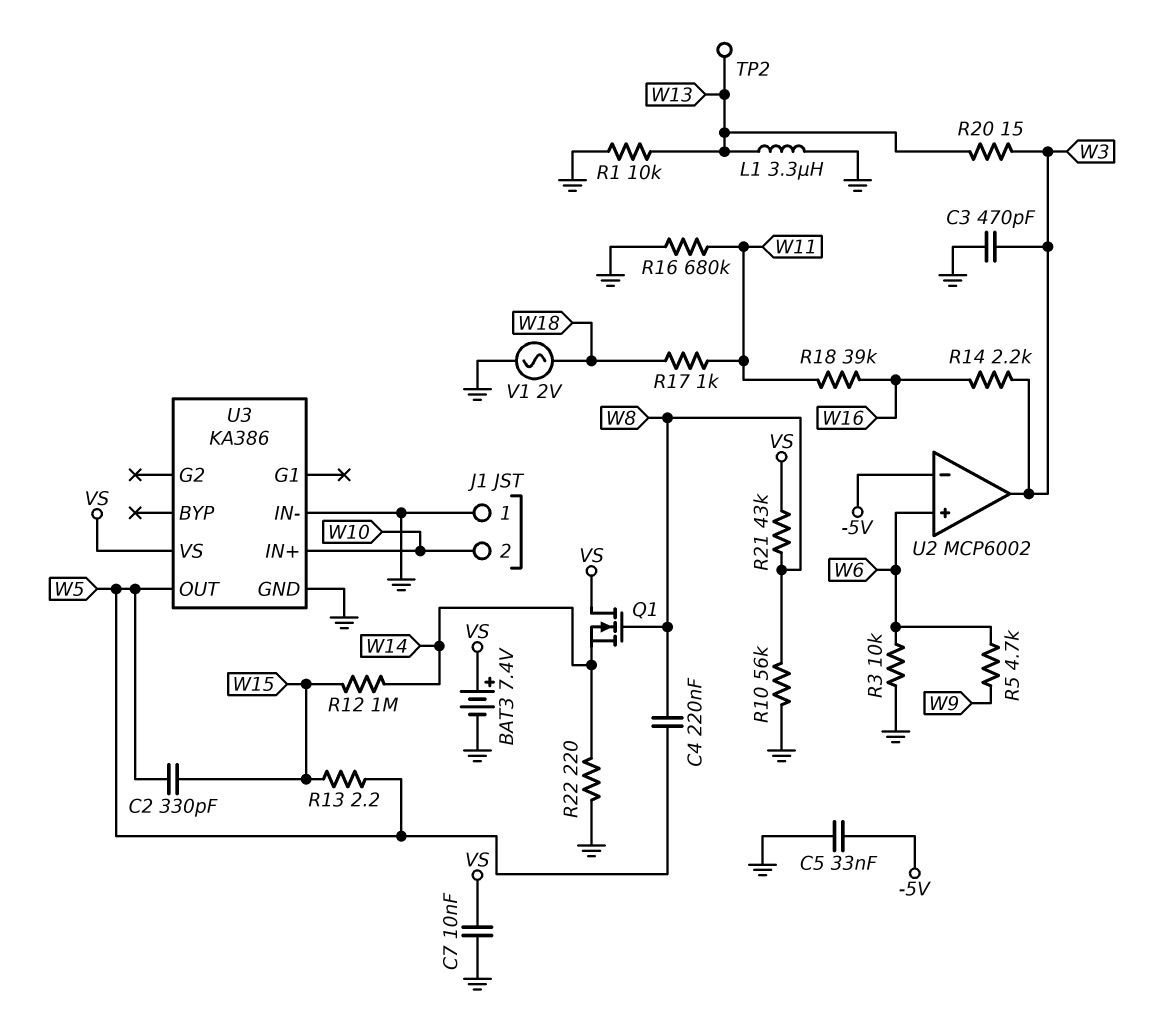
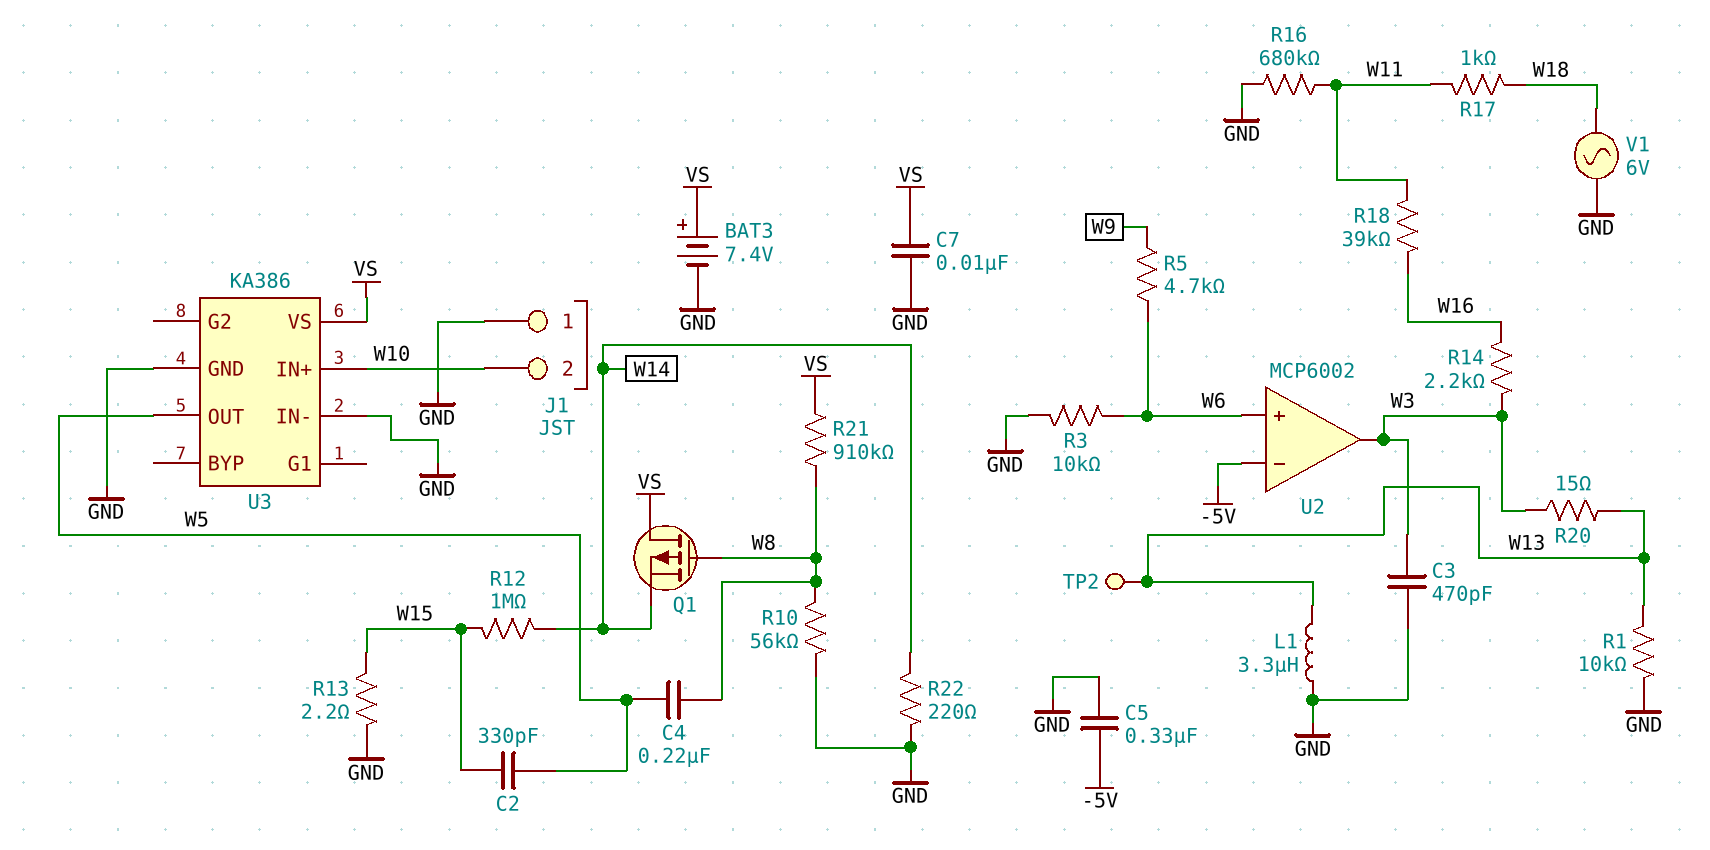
C5: 33nF (-5V, GND) -> 330nF (-5V, GND)
Q1: NMOS (G W8, D VS, S W14) -> PMOS (G W8, D VS, S W14)
R13: 2.2 (W5, W15) -> 2.2 (GND, W15)
R21: 43k (VS, W8) -> 910k (VS, W8)
V1: AC 2V (GND, W18) -> AC 6V (GND, W18)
..........
Assignment: Beginning at the line containing "Q1: NMOS (G", output exactly each line up to and including the last line of the material above.

Response below:
Q1: NMOS (G W8, D VS, S W14) -> PMOS (G W8, D VS, S W14)
R13: 2.2 (W5, W15) -> 2.2 (GND, W15)
R21: 43k (VS, W8) -> 910k (VS, W8)
V1: AC 2V (GND, W18) -> AC 6V (GND, W18)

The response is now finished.